--- Begin Excerpted data ---

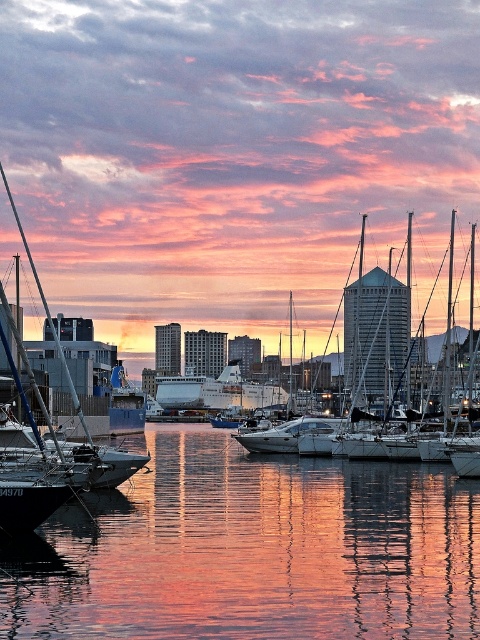
Can you confirm if white glossy sailboat at center is positioned to the right of white glossy cruise ship at center?

Indeed, white glossy sailboat at center is positioned on the right side of white glossy cruise ship at center.

Is white glossy sailboat at center behind white glossy cruise ship at center?

No, it is in front of white glossy cruise ship at center.

Is point (362, 320) positioned behind point (240, 394)?

No.

At what (x,y) coordinates should I click in order to perform the action: click on white glossy sailboat at center. Please return your answer as a coordinate pair (x, y). Looking at the image, I should click on (377, 337).

Which is more to the left, reflective glass water at center or white glossy cruise ship at center?

From the viewer's perspective, white glossy cruise ship at center appears more on the left side.

Is point (252, 625) closer to viewer compared to point (175, 397)?

That is True.

This screenshot has height=640, width=480. In order to click on reflective glass water at center in this screenshot , I will do `click(252, 550)`.

In the scene shown: Can you confirm if reflective glass water at center is shorter than white glossy sailboat at center?

Yes.

The image size is (480, 640). Describe the element at coordinates (252, 550) in the screenshot. I see `reflective glass water at center` at that location.

Describe the element at coordinates (252, 550) in the screenshot. I see `reflective glass water at center` at that location.

You are a GUI agent. You are given a task and a screenshot of the screen. Output one action in this format:
    pyautogui.click(x=<x>, y=<y>)
    Task: Click on the reflective glass water at center
    
    Given the screenshot: What is the action you would take?
    pyautogui.click(x=252, y=550)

--- End Excerpted data ---

§ **What you are asked to do**:
Could you return the whole listing above line for line, without changing a word, and leave out the picture?

§ **Answer to the problem**:
Can you confirm if white glossy sailboat at center is positioned to the right of white glossy cruise ship at center?

Indeed, white glossy sailboat at center is positioned on the right side of white glossy cruise ship at center.

Is white glossy sailboat at center behind white glossy cruise ship at center?

No, it is in front of white glossy cruise ship at center.

Is point (362, 320) positioned behind point (240, 394)?

No.

At what (x,y) coordinates should I click in order to perform the action: click on white glossy sailboat at center. Please return your answer as a coordinate pair (x, y). Looking at the image, I should click on (377, 337).

Which is more to the left, reflective glass water at center or white glossy cruise ship at center?

From the viewer's perspective, white glossy cruise ship at center appears more on the left side.

Is point (252, 625) closer to viewer compared to point (175, 397)?

That is True.

This screenshot has height=640, width=480. In order to click on reflective glass water at center in this screenshot , I will do `click(252, 550)`.

In the scene shown: Can you confirm if reflective glass water at center is shorter than white glossy sailboat at center?

Yes.

The image size is (480, 640). Describe the element at coordinates (252, 550) in the screenshot. I see `reflective glass water at center` at that location.

Describe the element at coordinates (252, 550) in the screenshot. I see `reflective glass water at center` at that location.

You are a GUI agent. You are given a task and a screenshot of the screen. Output one action in this format:
    pyautogui.click(x=<x>, y=<y>)
    Task: Click on the reflective glass water at center
    
    Given the screenshot: What is the action you would take?
    pyautogui.click(x=252, y=550)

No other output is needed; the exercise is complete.